:: DIRECTIONS FOR THIS TASK ::
Could you write out every record below exactly, leaving the pictures out?

Data extracted from a collection
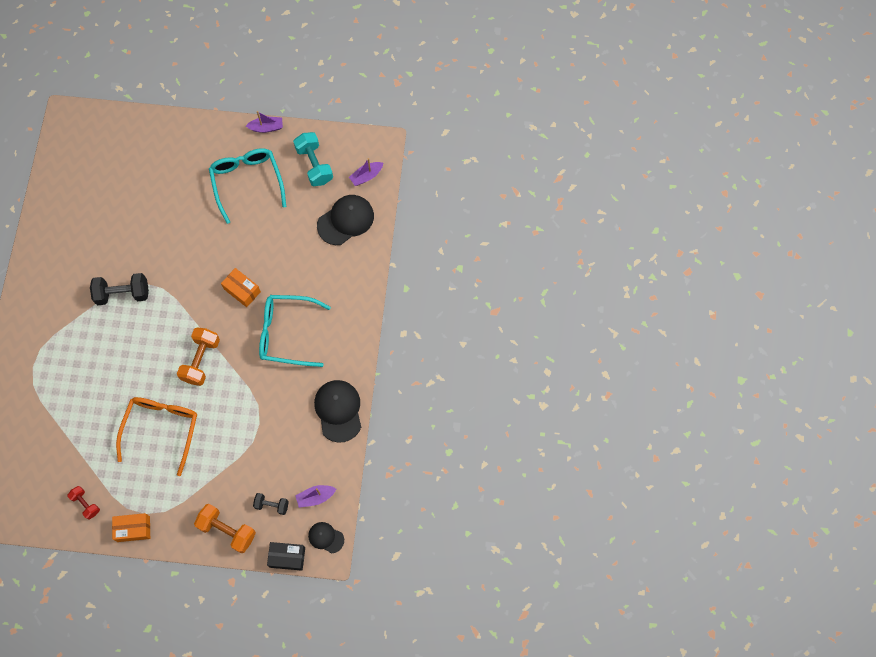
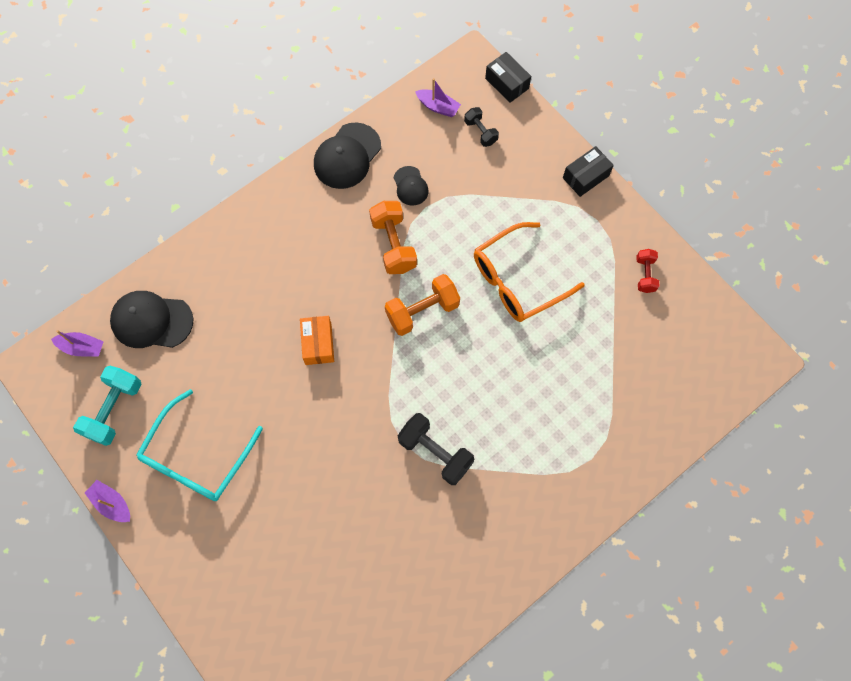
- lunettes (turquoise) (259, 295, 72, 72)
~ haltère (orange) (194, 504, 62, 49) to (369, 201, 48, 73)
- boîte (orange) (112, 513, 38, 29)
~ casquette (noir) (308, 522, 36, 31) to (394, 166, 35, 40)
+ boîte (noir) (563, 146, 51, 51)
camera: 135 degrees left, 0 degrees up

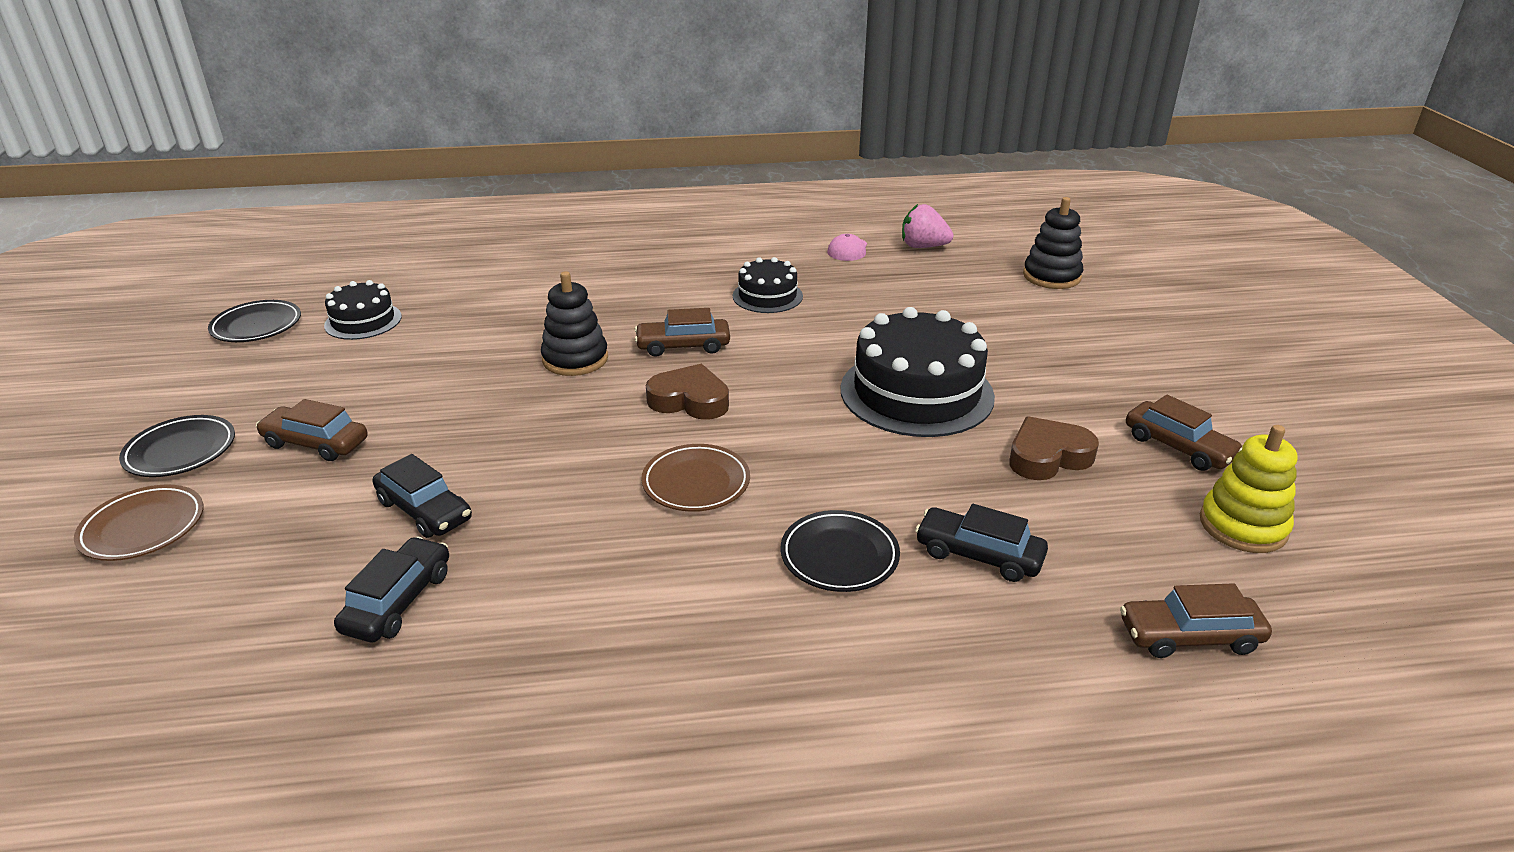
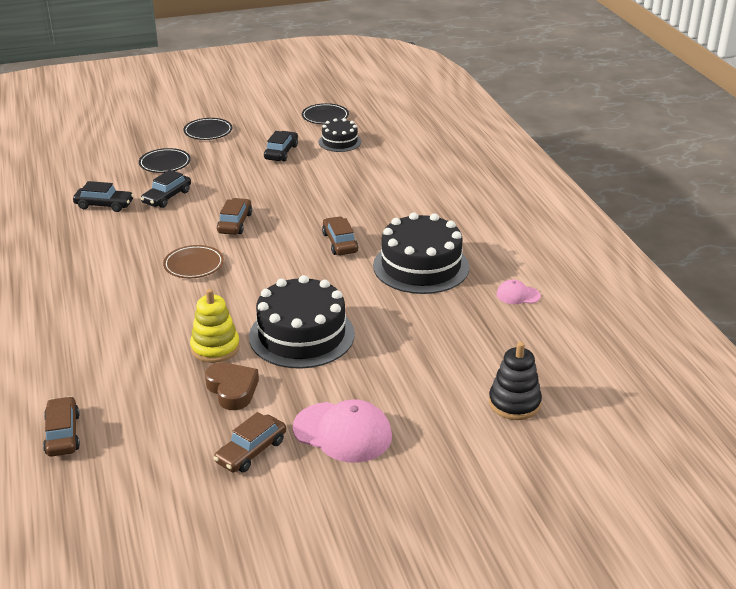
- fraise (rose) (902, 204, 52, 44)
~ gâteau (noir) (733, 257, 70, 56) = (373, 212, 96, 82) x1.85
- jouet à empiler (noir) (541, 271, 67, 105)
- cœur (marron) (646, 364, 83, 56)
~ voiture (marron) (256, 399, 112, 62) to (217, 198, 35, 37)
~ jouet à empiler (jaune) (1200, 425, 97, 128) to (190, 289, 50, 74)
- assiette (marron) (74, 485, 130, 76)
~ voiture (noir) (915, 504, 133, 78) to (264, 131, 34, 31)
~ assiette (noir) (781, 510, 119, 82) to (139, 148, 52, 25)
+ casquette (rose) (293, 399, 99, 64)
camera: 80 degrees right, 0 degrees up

:: RESULT ::
- lunettes (turquoise) (259, 295, 72, 72)
~ haltère (orange) (194, 504, 62, 49) to (369, 201, 48, 73)
- boîte (orange) (112, 513, 38, 29)
~ casquette (noir) (308, 522, 36, 31) to (394, 166, 35, 40)
+ boîte (noir) (563, 146, 51, 51)
camera: 135 degrees left, 0 degrees up

- fraise (rose) (902, 204, 52, 44)
~ gâteau (noir) (733, 257, 70, 56) = (373, 212, 96, 82) x1.85
- jouet à empiler (noir) (541, 271, 67, 105)
- cœur (marron) (646, 364, 83, 56)
~ voiture (marron) (256, 399, 112, 62) to (217, 198, 35, 37)
~ jouet à empiler (jaune) (1200, 425, 97, 128) to (190, 289, 50, 74)
- assiette (marron) (74, 485, 130, 76)
~ voiture (noir) (915, 504, 133, 78) to (264, 131, 34, 31)
~ assiette (noir) (781, 510, 119, 82) to (139, 148, 52, 25)
+ casquette (rose) (293, 399, 99, 64)
camera: 80 degrees right, 0 degrees up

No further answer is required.